_Material provided:_
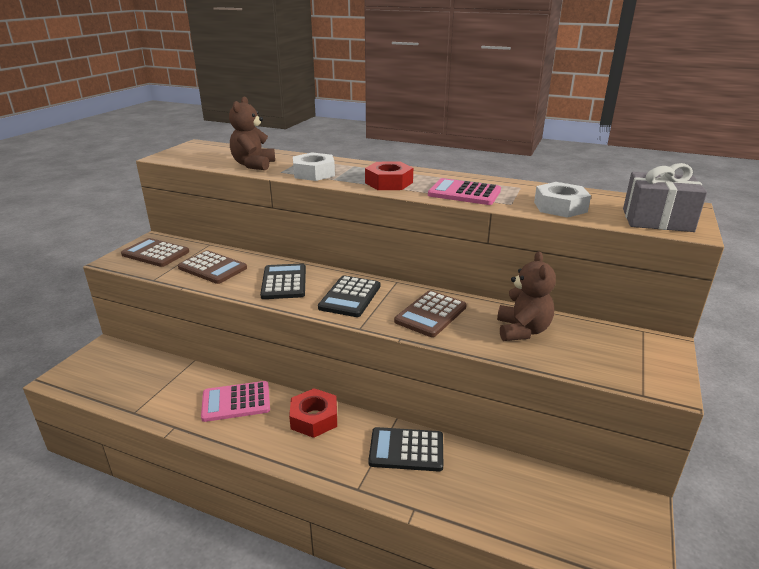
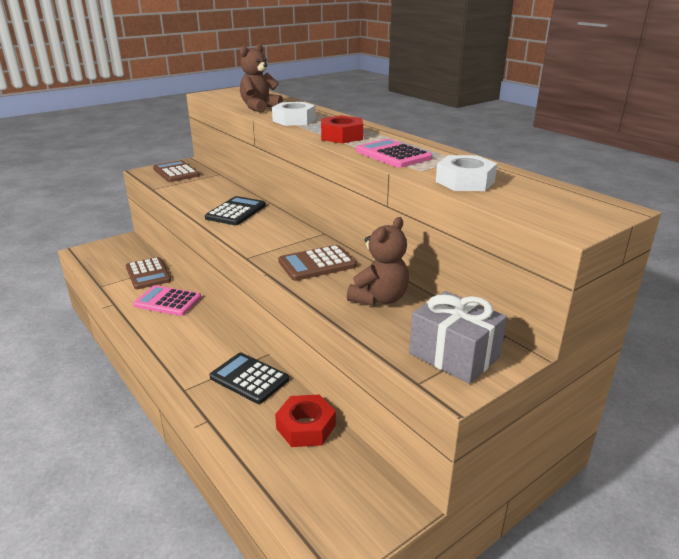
camera: 30 degrees right, 0 degrees up
(212, 268) = (200, 190): brown calculator -> brown calculator (148, 274)
(314, 418) = (207, 331): red nut -> red nut (306, 427)
(350, 297) = (270, 234): black calculator -> none
(657, 220) = (550, 212): grey gift -> grey gift (454, 355)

_Work task:_ Reprint exactly, and only, the lines running from the one containing "(212, 268) = (200, 190): brown" through the last line of the listing above.

_Exercise result:_
(212, 268) = (200, 190): brown calculator -> brown calculator (148, 274)
(314, 418) = (207, 331): red nut -> red nut (306, 427)
(350, 297) = (270, 234): black calculator -> none
(657, 220) = (550, 212): grey gift -> grey gift (454, 355)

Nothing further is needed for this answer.